» **Instructions to follow**
A verbatim copy of each record is required.

[[ Information open ]]

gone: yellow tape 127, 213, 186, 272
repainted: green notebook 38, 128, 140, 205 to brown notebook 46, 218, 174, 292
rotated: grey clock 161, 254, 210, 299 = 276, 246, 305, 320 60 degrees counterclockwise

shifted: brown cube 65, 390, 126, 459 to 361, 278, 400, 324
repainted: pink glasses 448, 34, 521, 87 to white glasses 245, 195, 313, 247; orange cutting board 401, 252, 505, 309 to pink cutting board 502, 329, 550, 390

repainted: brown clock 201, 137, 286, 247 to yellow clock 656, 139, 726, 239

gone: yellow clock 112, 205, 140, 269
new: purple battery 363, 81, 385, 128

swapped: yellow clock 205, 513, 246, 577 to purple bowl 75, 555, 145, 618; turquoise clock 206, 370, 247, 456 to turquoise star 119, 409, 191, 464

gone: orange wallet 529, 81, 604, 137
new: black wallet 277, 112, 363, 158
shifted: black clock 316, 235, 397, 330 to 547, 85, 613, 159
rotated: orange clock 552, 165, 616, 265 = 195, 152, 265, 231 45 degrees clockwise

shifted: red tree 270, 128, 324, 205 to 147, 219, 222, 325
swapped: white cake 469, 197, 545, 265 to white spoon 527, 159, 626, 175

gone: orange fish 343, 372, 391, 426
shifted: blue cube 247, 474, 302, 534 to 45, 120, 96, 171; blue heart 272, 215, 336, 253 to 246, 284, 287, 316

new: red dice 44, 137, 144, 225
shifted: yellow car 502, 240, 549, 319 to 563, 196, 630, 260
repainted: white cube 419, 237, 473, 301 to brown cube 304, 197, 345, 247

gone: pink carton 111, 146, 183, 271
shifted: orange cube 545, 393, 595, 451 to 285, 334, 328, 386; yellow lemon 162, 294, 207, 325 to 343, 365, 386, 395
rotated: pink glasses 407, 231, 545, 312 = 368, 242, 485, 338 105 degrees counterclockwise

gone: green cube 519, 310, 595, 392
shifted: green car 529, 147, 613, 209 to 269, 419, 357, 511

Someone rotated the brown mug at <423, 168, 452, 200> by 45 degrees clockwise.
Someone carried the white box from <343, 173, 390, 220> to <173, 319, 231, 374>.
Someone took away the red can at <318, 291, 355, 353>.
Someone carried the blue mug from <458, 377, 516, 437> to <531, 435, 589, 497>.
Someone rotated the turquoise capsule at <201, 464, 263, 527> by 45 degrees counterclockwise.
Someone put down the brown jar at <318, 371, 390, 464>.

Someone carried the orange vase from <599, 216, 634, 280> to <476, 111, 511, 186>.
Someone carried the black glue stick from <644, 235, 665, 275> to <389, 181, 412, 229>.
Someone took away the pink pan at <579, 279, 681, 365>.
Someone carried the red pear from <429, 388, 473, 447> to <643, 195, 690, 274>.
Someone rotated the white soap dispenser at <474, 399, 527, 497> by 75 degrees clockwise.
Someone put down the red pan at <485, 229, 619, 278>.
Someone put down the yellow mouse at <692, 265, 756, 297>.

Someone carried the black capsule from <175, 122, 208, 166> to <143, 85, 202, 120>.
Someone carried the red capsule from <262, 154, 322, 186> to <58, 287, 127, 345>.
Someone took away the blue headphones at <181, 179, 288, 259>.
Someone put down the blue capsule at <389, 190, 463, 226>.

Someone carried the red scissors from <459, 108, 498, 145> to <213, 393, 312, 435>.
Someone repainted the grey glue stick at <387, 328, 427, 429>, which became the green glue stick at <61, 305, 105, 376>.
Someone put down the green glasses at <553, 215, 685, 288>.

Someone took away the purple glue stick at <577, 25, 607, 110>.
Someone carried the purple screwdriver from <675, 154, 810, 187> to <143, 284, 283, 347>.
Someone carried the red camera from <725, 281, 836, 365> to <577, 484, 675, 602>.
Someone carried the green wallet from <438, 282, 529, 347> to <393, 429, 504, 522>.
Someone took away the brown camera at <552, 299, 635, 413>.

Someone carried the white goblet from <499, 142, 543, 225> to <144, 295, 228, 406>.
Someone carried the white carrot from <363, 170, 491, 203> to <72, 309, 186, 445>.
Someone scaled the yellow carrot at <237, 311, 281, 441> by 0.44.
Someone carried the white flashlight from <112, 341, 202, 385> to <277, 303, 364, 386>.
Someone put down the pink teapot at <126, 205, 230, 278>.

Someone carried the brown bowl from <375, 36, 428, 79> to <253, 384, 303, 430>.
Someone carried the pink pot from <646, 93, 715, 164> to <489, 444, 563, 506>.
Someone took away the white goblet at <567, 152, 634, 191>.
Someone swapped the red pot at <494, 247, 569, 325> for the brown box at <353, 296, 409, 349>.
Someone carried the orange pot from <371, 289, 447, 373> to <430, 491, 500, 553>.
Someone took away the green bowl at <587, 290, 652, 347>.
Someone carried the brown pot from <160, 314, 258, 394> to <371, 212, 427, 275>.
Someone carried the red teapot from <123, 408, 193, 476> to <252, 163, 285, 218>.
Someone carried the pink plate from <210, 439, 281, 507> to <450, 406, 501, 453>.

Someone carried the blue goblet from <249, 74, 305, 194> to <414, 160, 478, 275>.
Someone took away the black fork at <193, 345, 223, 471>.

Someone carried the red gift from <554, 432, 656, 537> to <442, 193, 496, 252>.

[[ Information closed ]]

» **Expected answer**
gone: yellow tape 127, 213, 186, 272
repainted: green notebook 38, 128, 140, 205 to brown notebook 46, 218, 174, 292
rotated: grey clock 161, 254, 210, 299 = 276, 246, 305, 320 60 degrees counterclockwise

shifted: brown cube 65, 390, 126, 459 to 361, 278, 400, 324
repainted: pink glasses 448, 34, 521, 87 to white glasses 245, 195, 313, 247; orange cutting board 401, 252, 505, 309 to pink cutting board 502, 329, 550, 390

repainted: brown clock 201, 137, 286, 247 to yellow clock 656, 139, 726, 239

gone: yellow clock 112, 205, 140, 269
new: purple battery 363, 81, 385, 128

swapped: yellow clock 205, 513, 246, 577 to purple bowl 75, 555, 145, 618; turquoise clock 206, 370, 247, 456 to turquoise star 119, 409, 191, 464

gone: orange wallet 529, 81, 604, 137
new: black wallet 277, 112, 363, 158
shifted: black clock 316, 235, 397, 330 to 547, 85, 613, 159
rotated: orange clock 552, 165, 616, 265 = 195, 152, 265, 231 45 degrees clockwise

shifted: red tree 270, 128, 324, 205 to 147, 219, 222, 325
swapped: white cake 469, 197, 545, 265 to white spoon 527, 159, 626, 175

gone: orange fish 343, 372, 391, 426
shifted: blue cube 247, 474, 302, 534 to 45, 120, 96, 171; blue heart 272, 215, 336, 253 to 246, 284, 287, 316

new: red dice 44, 137, 144, 225
shifted: yellow car 502, 240, 549, 319 to 563, 196, 630, 260
repainted: white cube 419, 237, 473, 301 to brown cube 304, 197, 345, 247

gone: pink carton 111, 146, 183, 271
shifted: orange cube 545, 393, 595, 451 to 285, 334, 328, 386; yellow lemon 162, 294, 207, 325 to 343, 365, 386, 395
rotated: pink glasses 407, 231, 545, 312 = 368, 242, 485, 338 105 degrees counterclockwise

gone: green cube 519, 310, 595, 392
shifted: green car 529, 147, 613, 209 to 269, 419, 357, 511

Someone rotated the brown mug at <423, 168, 452, 200> by 45 degrees clockwise.
Someone carried the white box from <343, 173, 390, 220> to <173, 319, 231, 374>.
Someone took away the red can at <318, 291, 355, 353>.
Someone carried the blue mug from <458, 377, 516, 437> to <531, 435, 589, 497>.
Someone rotated the turquoise capsule at <201, 464, 263, 527> by 45 degrees counterclockwise.
Someone put down the brown jar at <318, 371, 390, 464>.

Someone carried the orange vase from <599, 216, 634, 280> to <476, 111, 511, 186>.
Someone carried the black glue stick from <644, 235, 665, 275> to <389, 181, 412, 229>.
Someone took away the pink pan at <579, 279, 681, 365>.
Someone carried the red pear from <429, 388, 473, 447> to <643, 195, 690, 274>.
Someone rotated the white soap dispenser at <474, 399, 527, 497> by 75 degrees clockwise.
Someone put down the red pan at <485, 229, 619, 278>.
Someone put down the yellow mouse at <692, 265, 756, 297>.

Someone carried the black capsule from <175, 122, 208, 166> to <143, 85, 202, 120>.
Someone carried the red capsule from <262, 154, 322, 186> to <58, 287, 127, 345>.
Someone took away the blue headphones at <181, 179, 288, 259>.
Someone put down the blue capsule at <389, 190, 463, 226>.

Someone carried the red scissors from <459, 108, 498, 145> to <213, 393, 312, 435>.
Someone repainted the grey glue stick at <387, 328, 427, 429>, which became the green glue stick at <61, 305, 105, 376>.
Someone put down the green glasses at <553, 215, 685, 288>.

Someone took away the purple glue stick at <577, 25, 607, 110>.
Someone carried the purple screwdriver from <675, 154, 810, 187> to <143, 284, 283, 347>.
Someone carried the red camera from <725, 281, 836, 365> to <577, 484, 675, 602>.
Someone carried the green wallet from <438, 282, 529, 347> to <393, 429, 504, 522>.
Someone took away the brown camera at <552, 299, 635, 413>.

Someone carried the white goblet from <499, 142, 543, 225> to <144, 295, 228, 406>.
Someone carried the white carrot from <363, 170, 491, 203> to <72, 309, 186, 445>.
Someone scaled the yellow carrot at <237, 311, 281, 441> by 0.44.
Someone carried the white flashlight from <112, 341, 202, 385> to <277, 303, 364, 386>.
Someone put down the pink teapot at <126, 205, 230, 278>.

Someone carried the brown bowl from <375, 36, 428, 79> to <253, 384, 303, 430>.
Someone carried the pink pot from <646, 93, 715, 164> to <489, 444, 563, 506>.
Someone took away the white goblet at <567, 152, 634, 191>.
Someone swapped the red pot at <494, 247, 569, 325> for the brown box at <353, 296, 409, 349>.
Someone carried the orange pot from <371, 289, 447, 373> to <430, 491, 500, 553>.
Someone took away the green bowl at <587, 290, 652, 347>.
Someone carried the brown pot from <160, 314, 258, 394> to <371, 212, 427, 275>.
Someone carried the red teapot from <123, 408, 193, 476> to <252, 163, 285, 218>.
Someone carried the pink plate from <210, 439, 281, 507> to <450, 406, 501, 453>.

Someone carried the blue goblet from <249, 74, 305, 194> to <414, 160, 478, 275>.
Someone took away the black fork at <193, 345, 223, 471>.

Someone carried the red gift from <554, 432, 656, 537> to <442, 193, 496, 252>.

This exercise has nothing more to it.